(Records contained in a dataset)
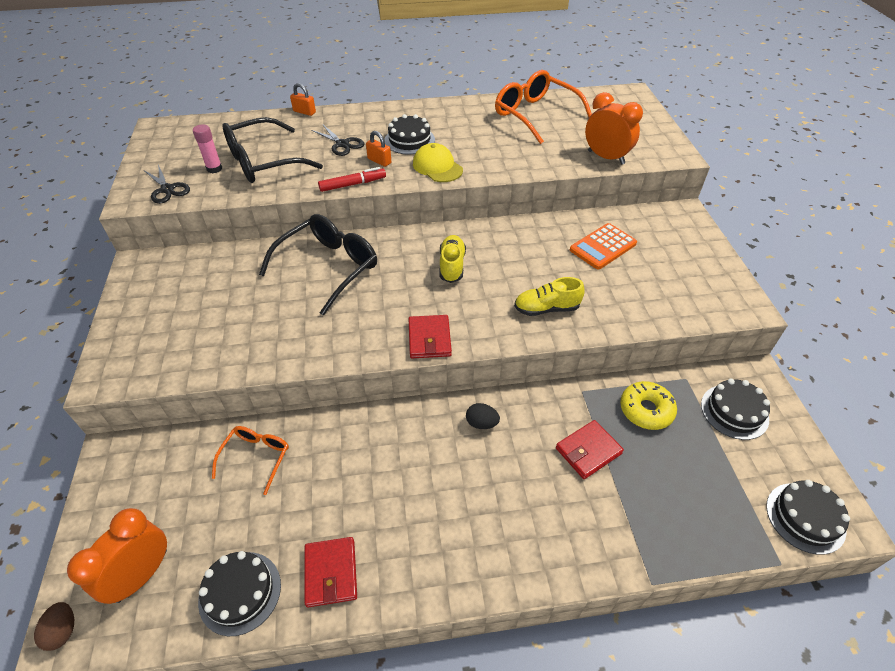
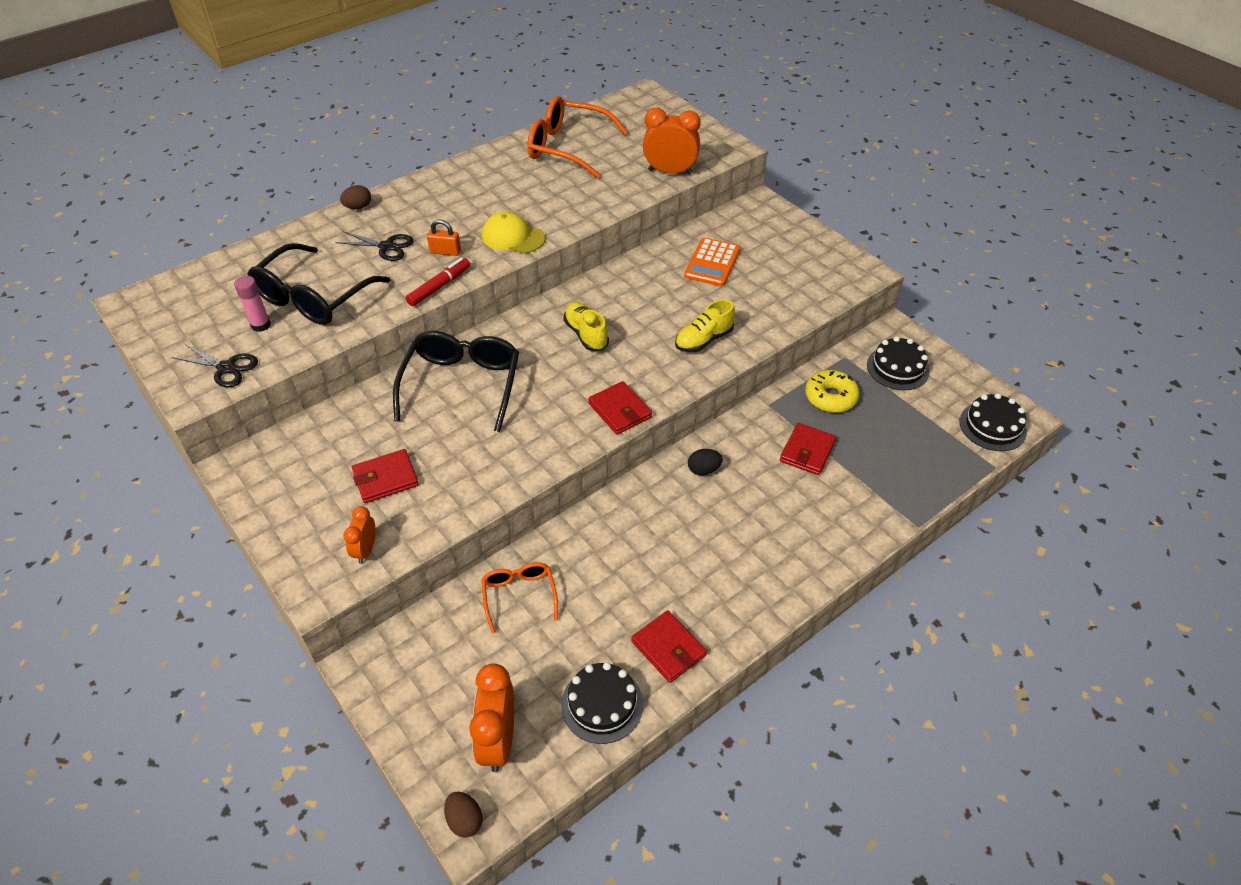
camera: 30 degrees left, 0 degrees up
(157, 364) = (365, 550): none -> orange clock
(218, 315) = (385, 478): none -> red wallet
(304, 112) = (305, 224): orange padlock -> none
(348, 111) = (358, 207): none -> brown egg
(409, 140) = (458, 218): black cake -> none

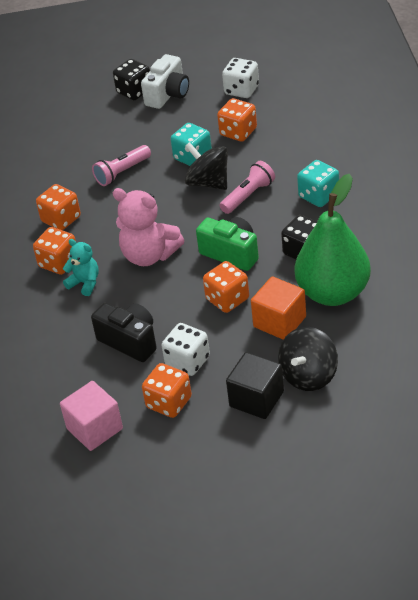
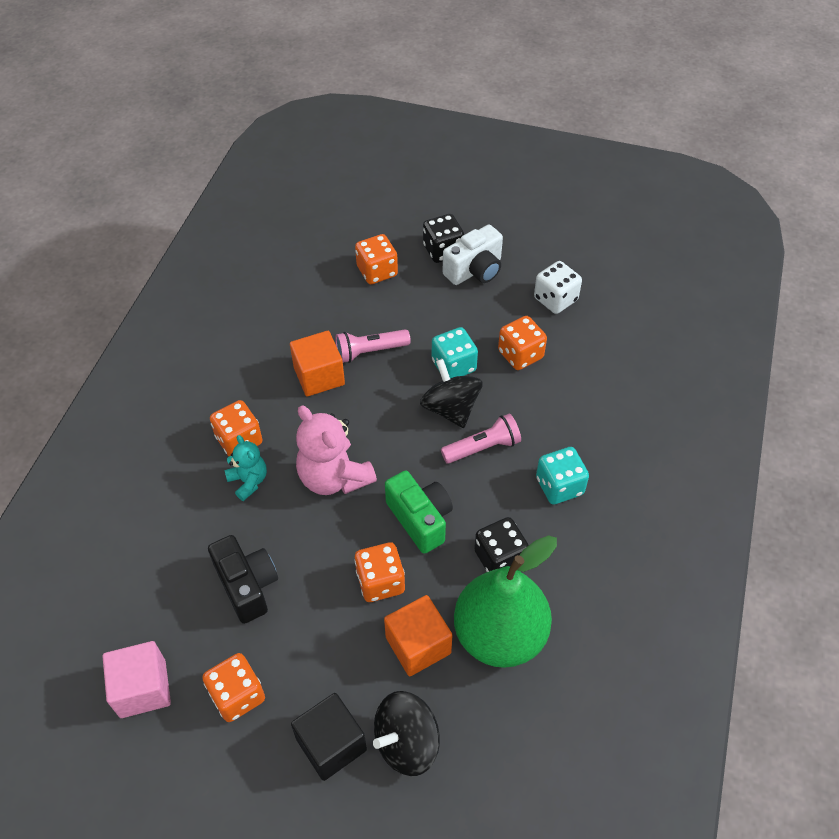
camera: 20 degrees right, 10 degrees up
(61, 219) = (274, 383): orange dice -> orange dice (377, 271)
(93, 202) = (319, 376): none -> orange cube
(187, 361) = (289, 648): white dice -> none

**About this exercise:** The reply must consist of the records, repeated exactly, minus any images.

**Output for this exercise:**
camera: 30 degrees left, 0 degrees up
(157, 364) = (365, 550): none -> orange clock
(218, 315) = (385, 478): none -> red wallet
(304, 112) = (305, 224): orange padlock -> none
(348, 111) = (358, 207): none -> brown egg
(409, 140) = (458, 218): black cake -> none

camera: 20 degrees right, 10 degrees up
(61, 219) = (274, 383): orange dice -> orange dice (377, 271)
(93, 202) = (319, 376): none -> orange cube
(187, 361) = (289, 648): white dice -> none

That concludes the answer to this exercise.